[Task input Boundary: Start]

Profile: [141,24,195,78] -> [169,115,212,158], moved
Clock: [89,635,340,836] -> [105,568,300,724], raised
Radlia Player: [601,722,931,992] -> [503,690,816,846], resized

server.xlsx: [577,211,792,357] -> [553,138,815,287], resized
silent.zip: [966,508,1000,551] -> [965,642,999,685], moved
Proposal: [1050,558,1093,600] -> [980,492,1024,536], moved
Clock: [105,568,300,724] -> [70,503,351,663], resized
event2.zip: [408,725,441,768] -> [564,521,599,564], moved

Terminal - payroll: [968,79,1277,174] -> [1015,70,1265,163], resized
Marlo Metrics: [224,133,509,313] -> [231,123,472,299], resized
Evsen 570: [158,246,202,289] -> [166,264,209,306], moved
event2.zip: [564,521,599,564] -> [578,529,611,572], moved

[Task input Boundary: End]
[Task input Boundary: Start]

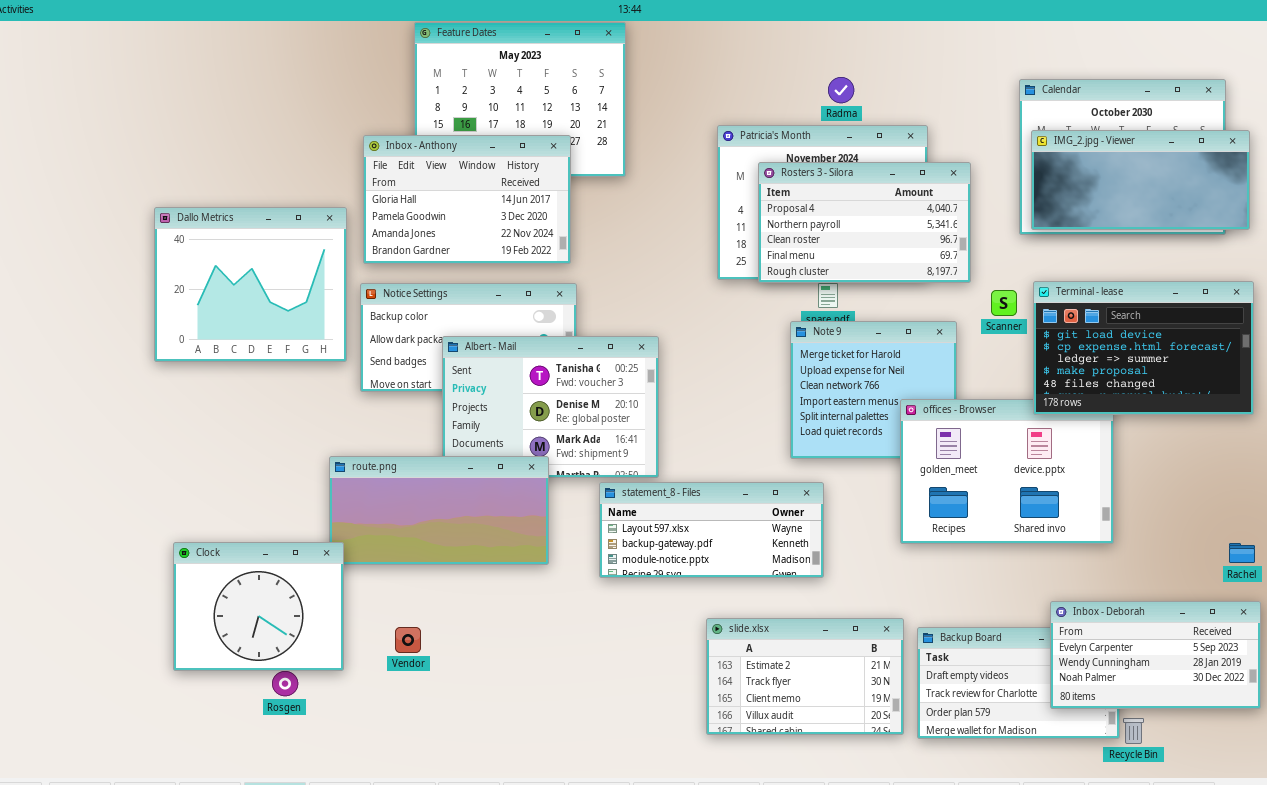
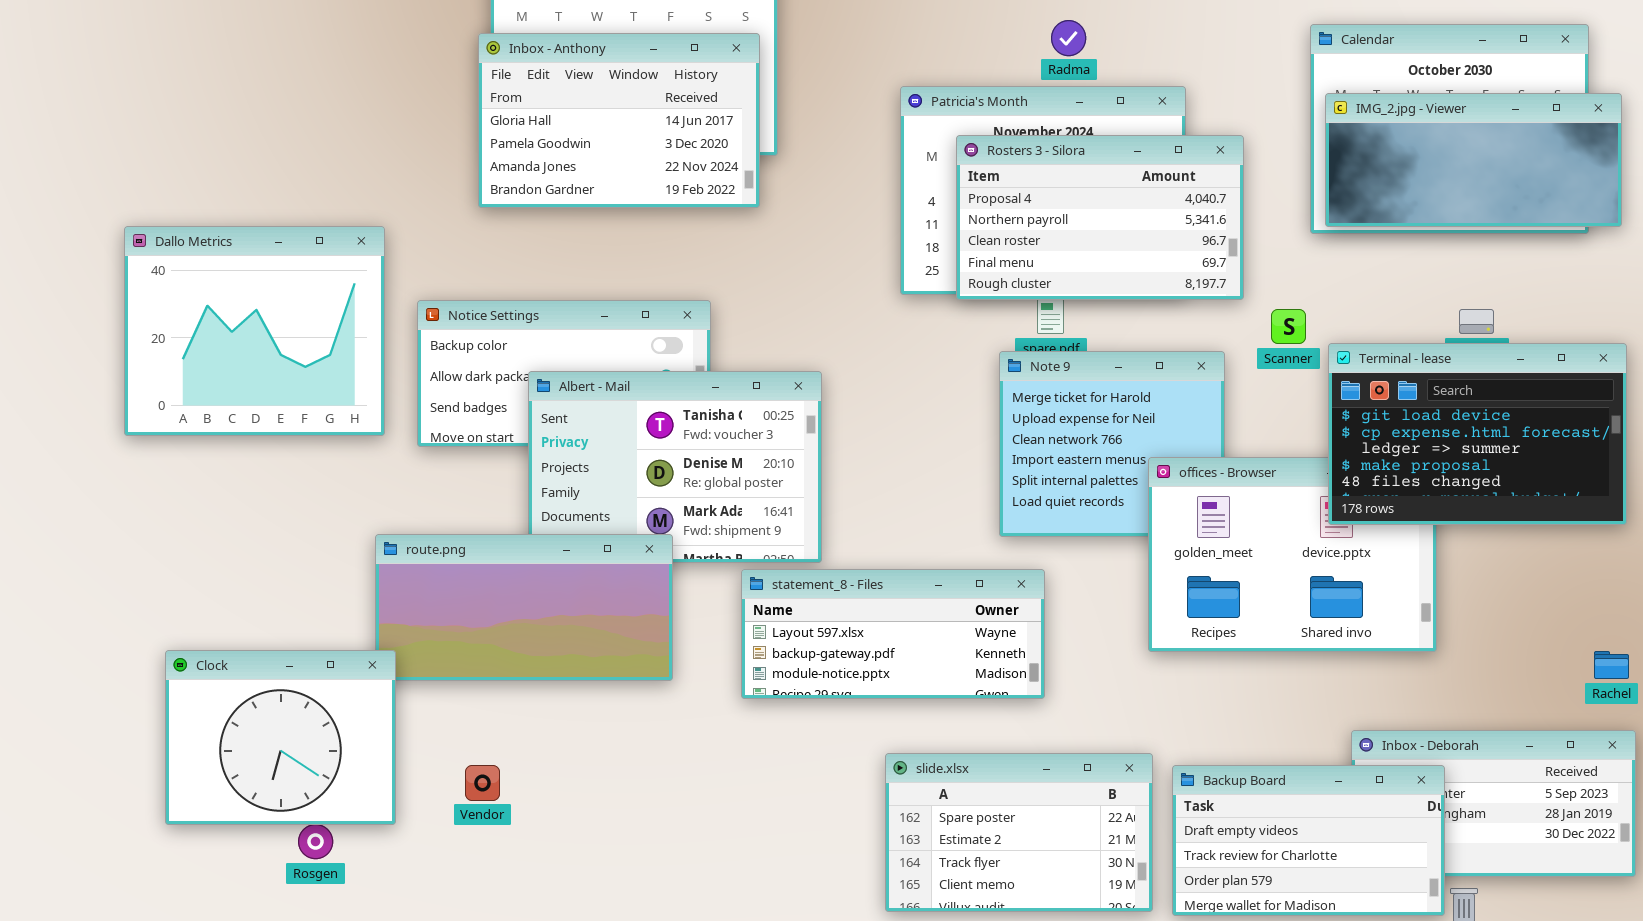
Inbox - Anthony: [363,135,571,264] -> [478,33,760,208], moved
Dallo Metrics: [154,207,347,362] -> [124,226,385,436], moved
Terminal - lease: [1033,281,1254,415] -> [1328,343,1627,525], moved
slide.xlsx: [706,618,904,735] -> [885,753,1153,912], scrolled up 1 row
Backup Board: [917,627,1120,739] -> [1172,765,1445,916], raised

[Task input Boundary: End]
[Task input Boundary: Start]

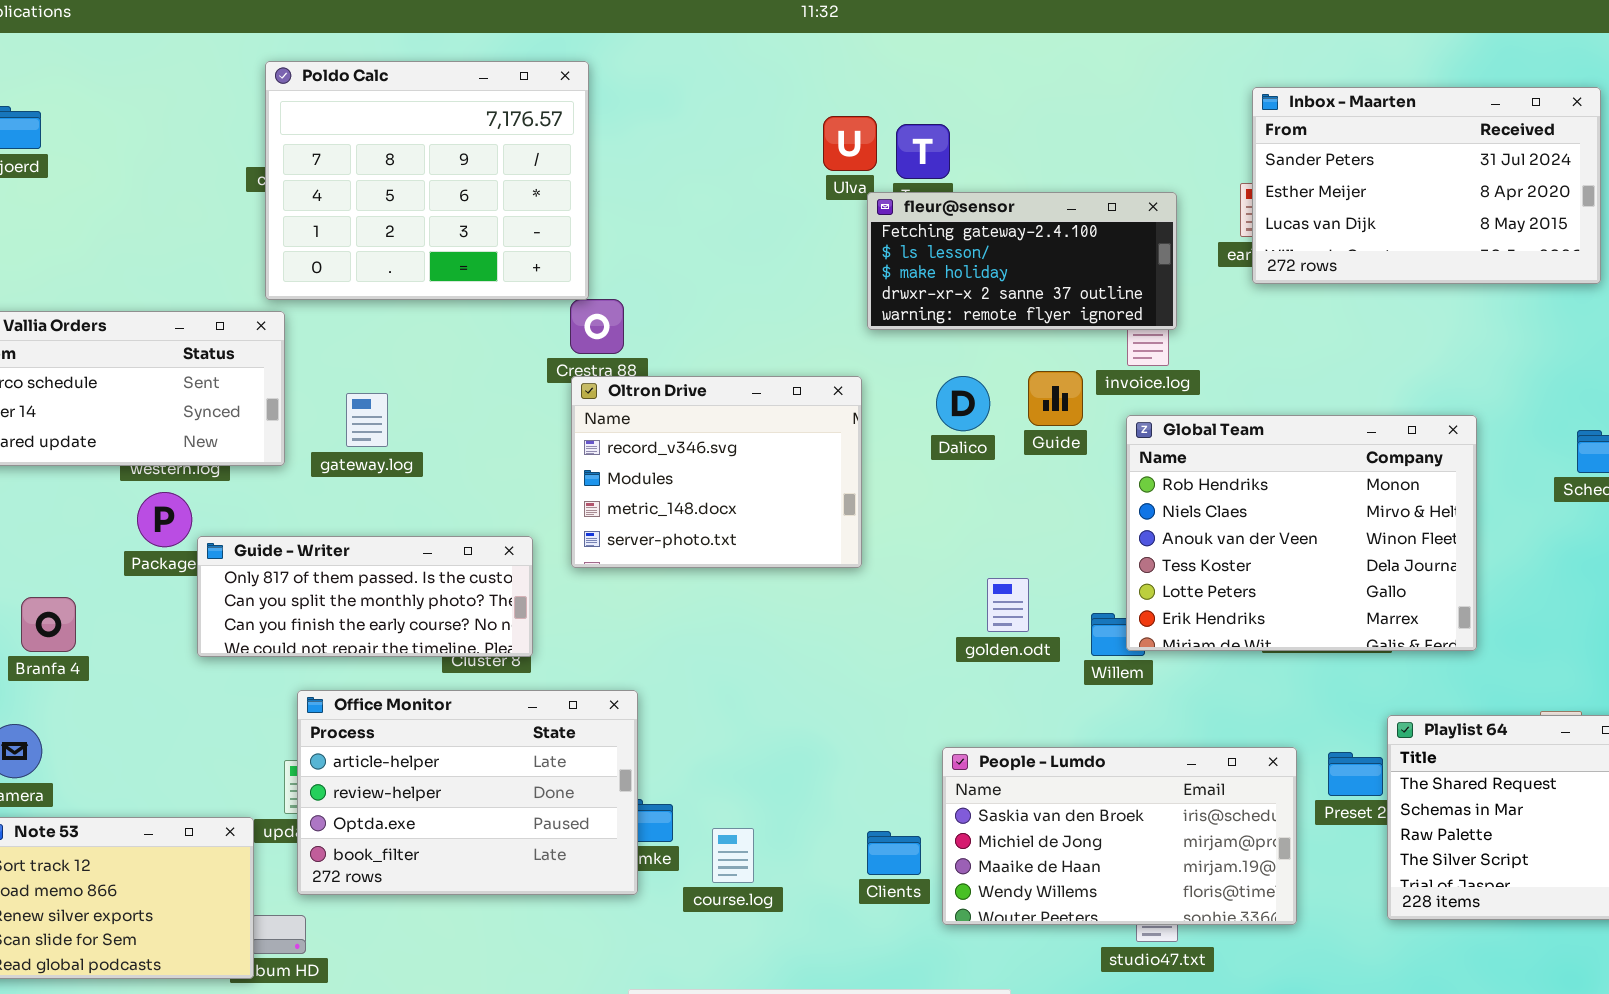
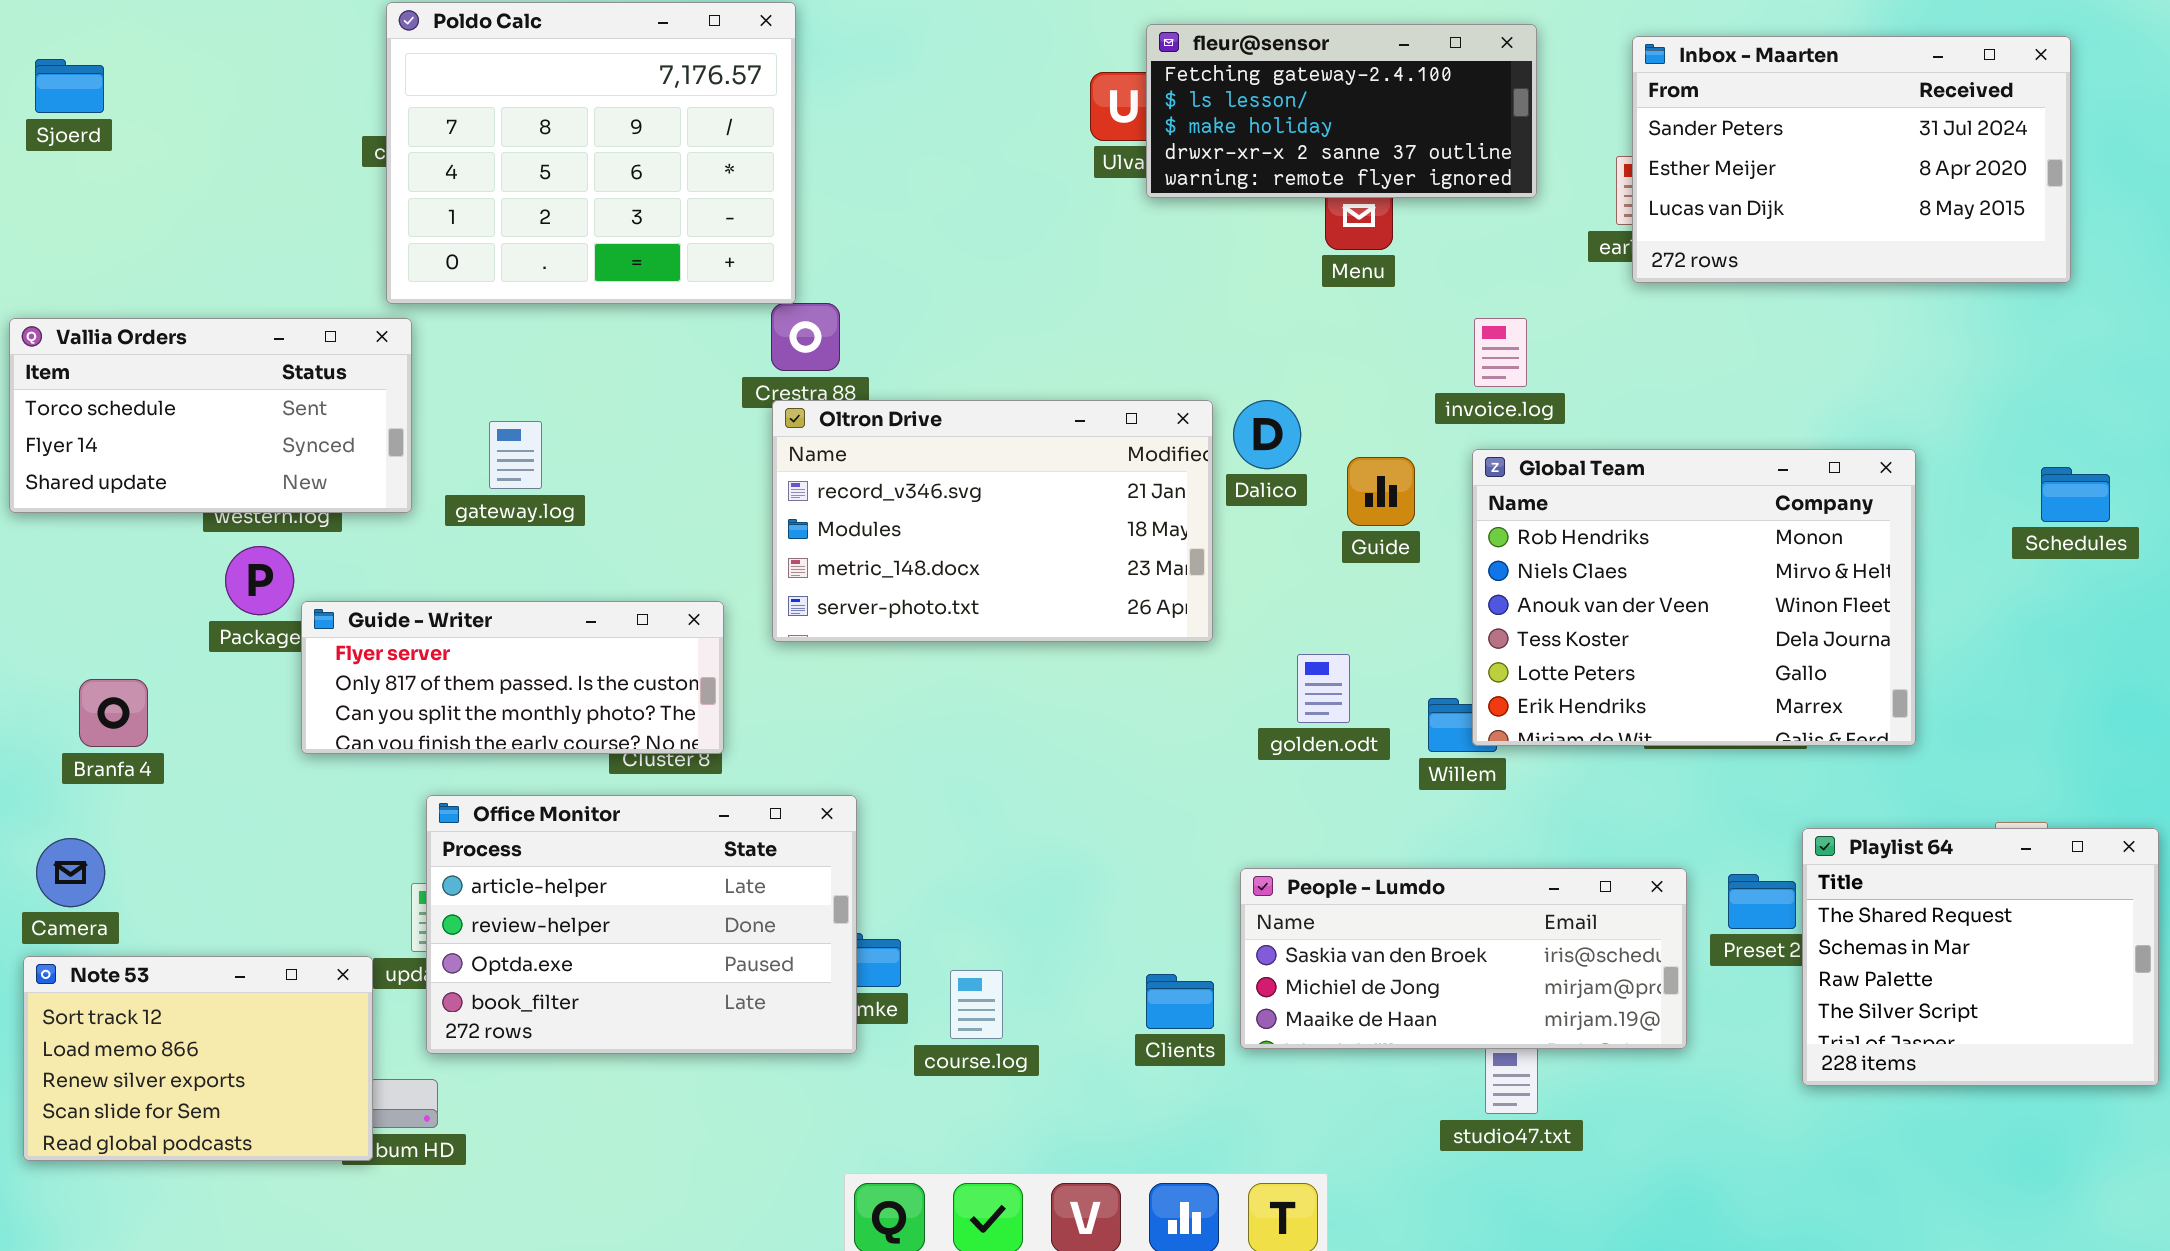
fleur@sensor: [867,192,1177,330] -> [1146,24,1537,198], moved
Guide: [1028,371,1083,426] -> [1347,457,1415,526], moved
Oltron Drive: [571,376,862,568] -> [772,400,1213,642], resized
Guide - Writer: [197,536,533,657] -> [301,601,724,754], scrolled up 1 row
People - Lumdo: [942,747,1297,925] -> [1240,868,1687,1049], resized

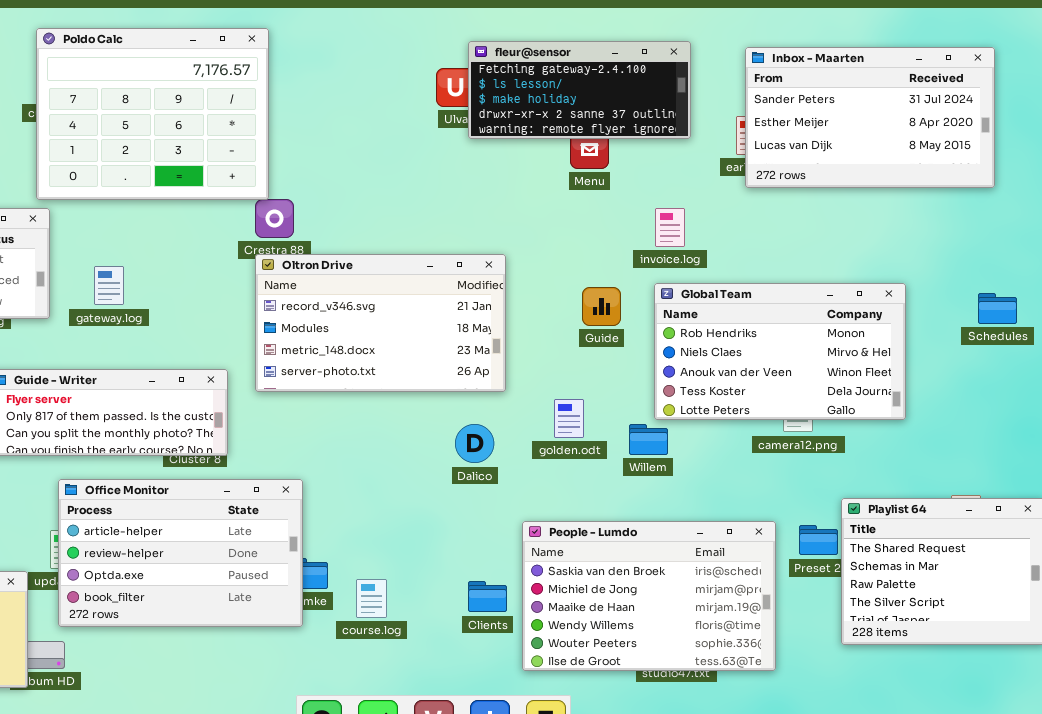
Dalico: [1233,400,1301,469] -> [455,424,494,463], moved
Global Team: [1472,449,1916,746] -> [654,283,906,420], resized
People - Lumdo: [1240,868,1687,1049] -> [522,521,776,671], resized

[Task input Boundary: End]

Above are the entries. Output exactly the lines beginning with the line that has "Profile: [141,24,195,78] ->" and ending with the line that has "event2.zip: [564,521,599,564] ->".

Profile: [141,24,195,78] -> [169,115,212,158], moved
Clock: [89,635,340,836] -> [105,568,300,724], raised
Radlia Player: [601,722,931,992] -> [503,690,816,846], resized

server.xlsx: [577,211,792,357] -> [553,138,815,287], resized
silent.zip: [966,508,1000,551] -> [965,642,999,685], moved
Proposal: [1050,558,1093,600] -> [980,492,1024,536], moved
Clock: [105,568,300,724] -> [70,503,351,663], resized
event2.zip: [408,725,441,768] -> [564,521,599,564], moved

Terminal - payroll: [968,79,1277,174] -> [1015,70,1265,163], resized
Marlo Metrics: [224,133,509,313] -> [231,123,472,299], resized
Evsen 570: [158,246,202,289] -> [166,264,209,306], moved
event2.zip: [564,521,599,564] -> [578,529,611,572], moved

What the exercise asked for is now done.